Instructions to follow:
Using the entries below, copy exactly each line from the line with "after: yellow drum" up to and including the line with "pos2: [328, 167, 371, 205]", with every picture left out.

--------------------------------------------------

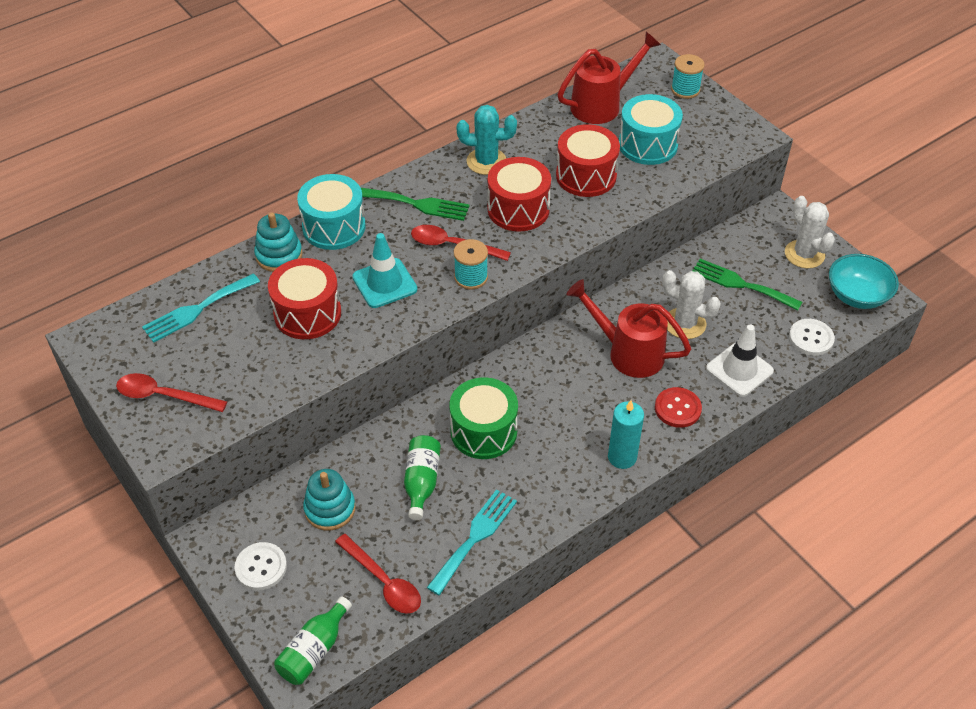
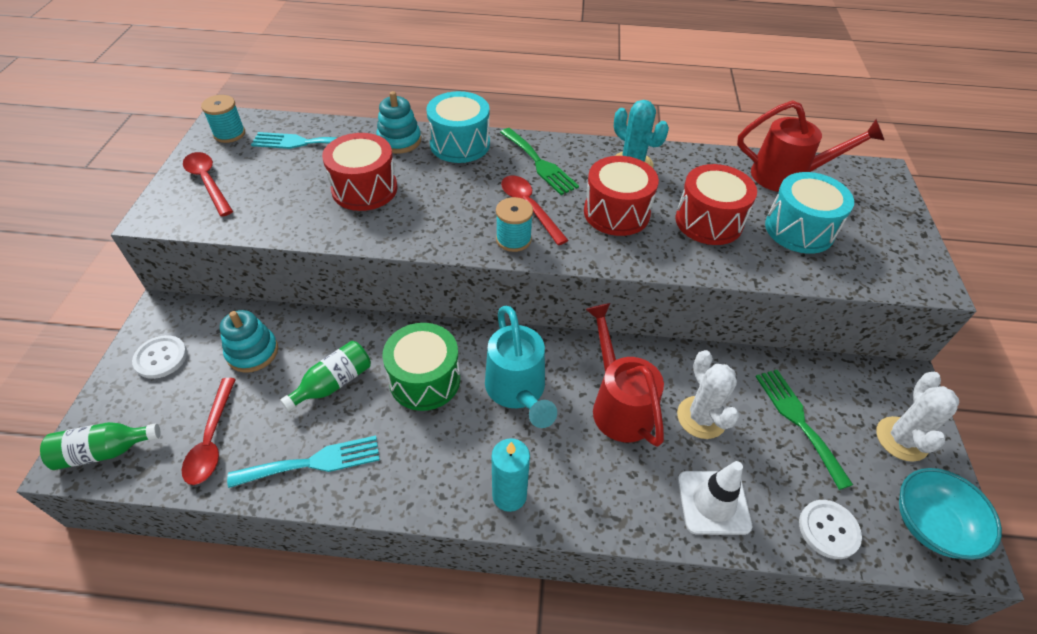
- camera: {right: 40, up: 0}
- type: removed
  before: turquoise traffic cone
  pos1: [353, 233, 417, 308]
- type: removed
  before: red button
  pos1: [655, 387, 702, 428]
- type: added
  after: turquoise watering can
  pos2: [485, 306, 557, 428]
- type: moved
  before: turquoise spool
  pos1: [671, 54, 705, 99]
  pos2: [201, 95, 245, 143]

--------------------------------------------------

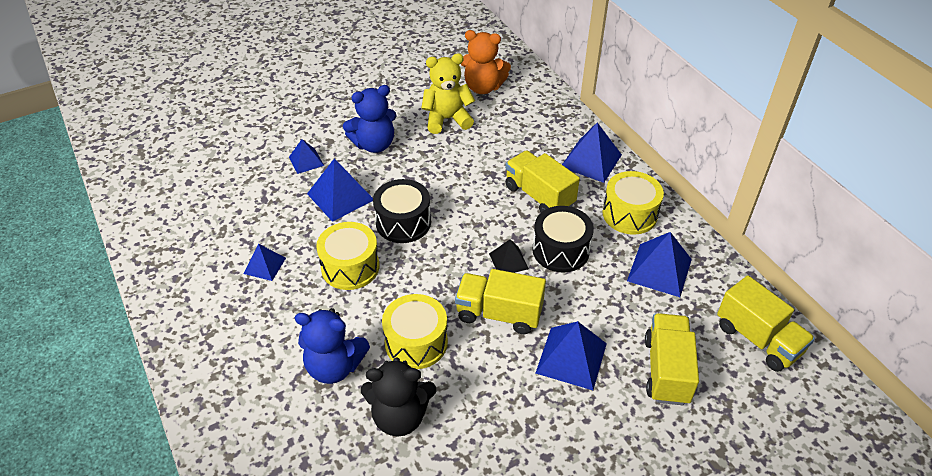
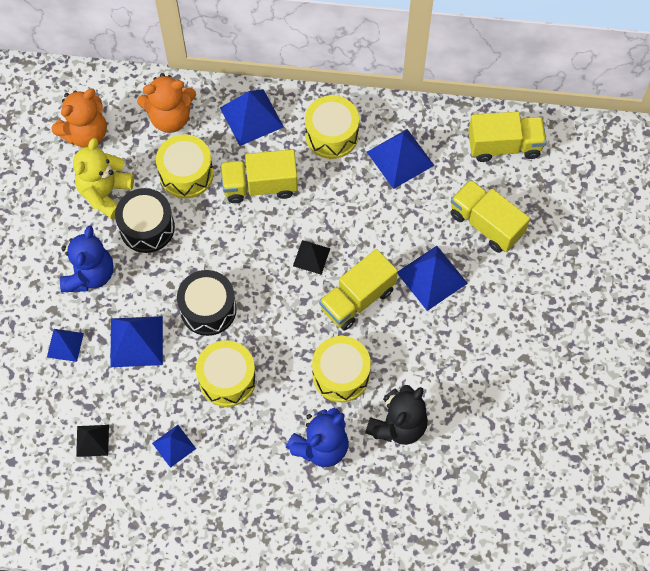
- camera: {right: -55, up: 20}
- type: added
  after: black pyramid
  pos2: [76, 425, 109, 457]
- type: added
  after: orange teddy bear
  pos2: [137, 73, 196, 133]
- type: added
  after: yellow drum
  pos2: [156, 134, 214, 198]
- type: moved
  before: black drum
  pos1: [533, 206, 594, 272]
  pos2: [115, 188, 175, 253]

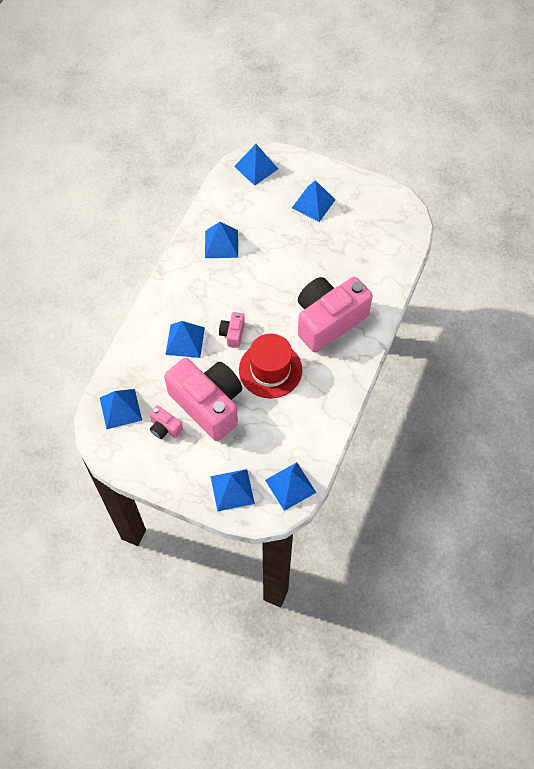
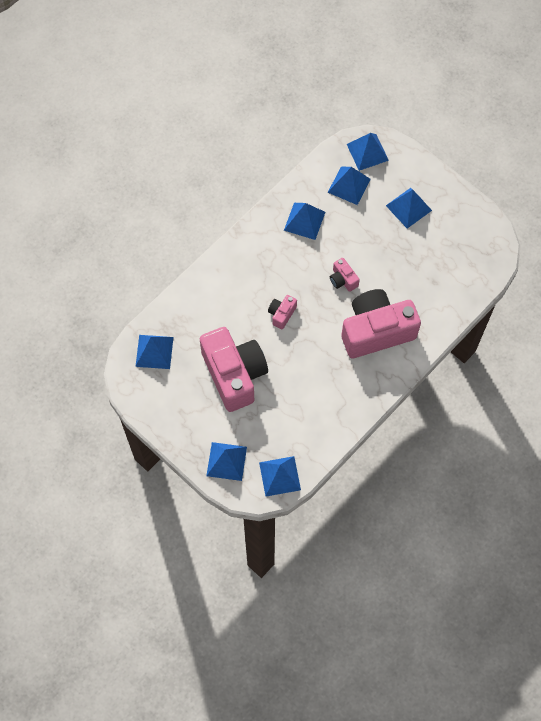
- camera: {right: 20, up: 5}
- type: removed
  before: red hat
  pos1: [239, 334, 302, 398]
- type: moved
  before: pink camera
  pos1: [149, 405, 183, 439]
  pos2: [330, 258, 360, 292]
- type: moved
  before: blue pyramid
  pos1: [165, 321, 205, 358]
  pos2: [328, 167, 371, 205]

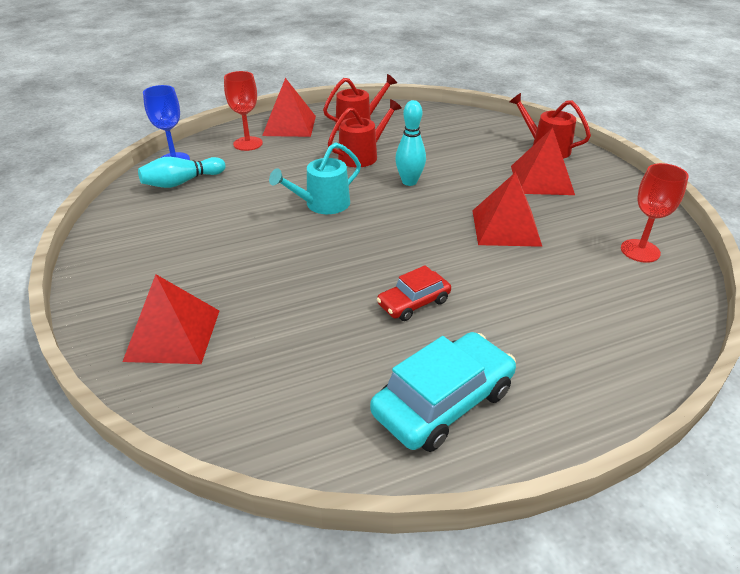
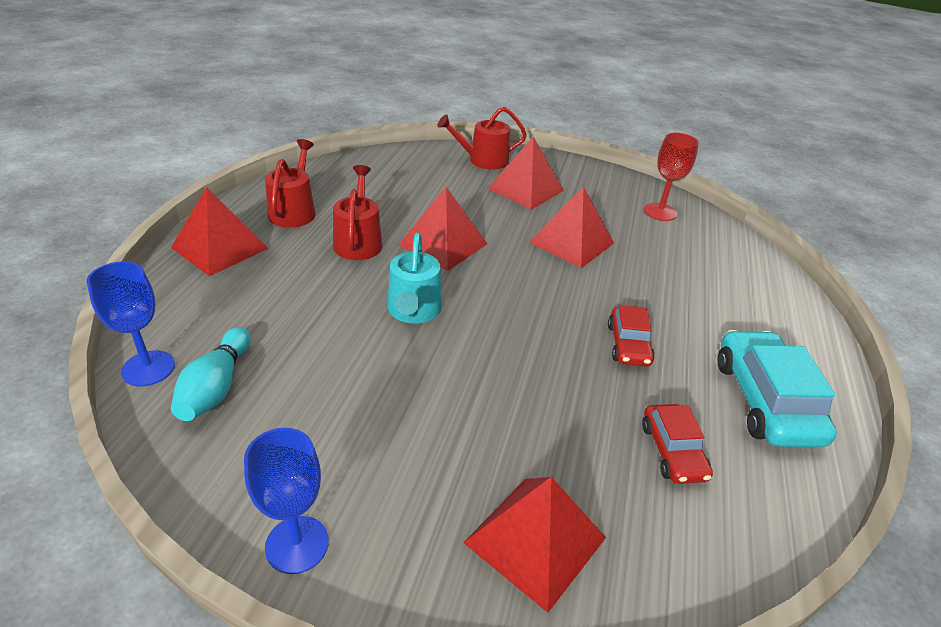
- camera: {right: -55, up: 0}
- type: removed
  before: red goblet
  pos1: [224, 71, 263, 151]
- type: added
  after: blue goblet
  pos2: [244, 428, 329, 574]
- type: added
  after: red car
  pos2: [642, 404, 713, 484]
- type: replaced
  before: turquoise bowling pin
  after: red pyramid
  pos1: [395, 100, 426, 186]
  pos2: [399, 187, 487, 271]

--------------------------------------------------

Answer below:
  after: yellow drum
  pos2: [156, 134, 214, 198]
- type: moved
  before: black drum
  pos1: [533, 206, 594, 272]
  pos2: [115, 188, 175, 253]

- camera: {right: 20, up: 5}
- type: removed
  before: red hat
  pos1: [239, 334, 302, 398]
- type: moved
  before: pink camera
  pos1: [149, 405, 183, 439]
  pos2: [330, 258, 360, 292]
- type: moved
  before: blue pyramid
  pos1: [165, 321, 205, 358]
  pos2: [328, 167, 371, 205]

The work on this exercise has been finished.